══ RECORDS

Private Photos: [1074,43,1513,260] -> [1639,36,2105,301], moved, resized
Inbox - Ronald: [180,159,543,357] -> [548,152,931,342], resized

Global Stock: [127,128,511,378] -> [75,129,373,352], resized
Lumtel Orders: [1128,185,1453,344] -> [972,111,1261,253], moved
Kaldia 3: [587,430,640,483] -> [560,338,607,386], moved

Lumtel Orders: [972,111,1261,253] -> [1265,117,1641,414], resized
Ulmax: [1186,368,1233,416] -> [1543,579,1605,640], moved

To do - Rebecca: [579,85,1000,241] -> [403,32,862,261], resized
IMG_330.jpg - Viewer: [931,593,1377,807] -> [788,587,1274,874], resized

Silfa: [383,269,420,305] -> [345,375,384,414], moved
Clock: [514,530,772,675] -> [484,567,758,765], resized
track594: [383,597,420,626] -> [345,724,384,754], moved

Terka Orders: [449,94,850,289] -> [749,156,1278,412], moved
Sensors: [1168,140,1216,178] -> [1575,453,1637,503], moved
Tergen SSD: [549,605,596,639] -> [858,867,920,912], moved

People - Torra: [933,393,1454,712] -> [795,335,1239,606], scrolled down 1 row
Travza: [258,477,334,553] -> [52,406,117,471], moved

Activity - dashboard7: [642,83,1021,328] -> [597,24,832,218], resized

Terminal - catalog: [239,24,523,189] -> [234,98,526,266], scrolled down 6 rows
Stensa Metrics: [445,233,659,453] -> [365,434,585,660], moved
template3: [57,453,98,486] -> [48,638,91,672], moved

════

**WHAT IS EXPECTED**
From the records above, quote only the lines running from the line with "Ulmax: [1186,368,1233,416] ->" to the line with "track594: [383,597,420,626] ->", both lines included.

**TASK SOLUTION**
Ulmax: [1186,368,1233,416] -> [1543,579,1605,640], moved

To do - Rebecca: [579,85,1000,241] -> [403,32,862,261], resized
IMG_330.jpg - Viewer: [931,593,1377,807] -> [788,587,1274,874], resized

Silfa: [383,269,420,305] -> [345,375,384,414], moved
Clock: [514,530,772,675] -> [484,567,758,765], resized
track594: [383,597,420,626] -> [345,724,384,754], moved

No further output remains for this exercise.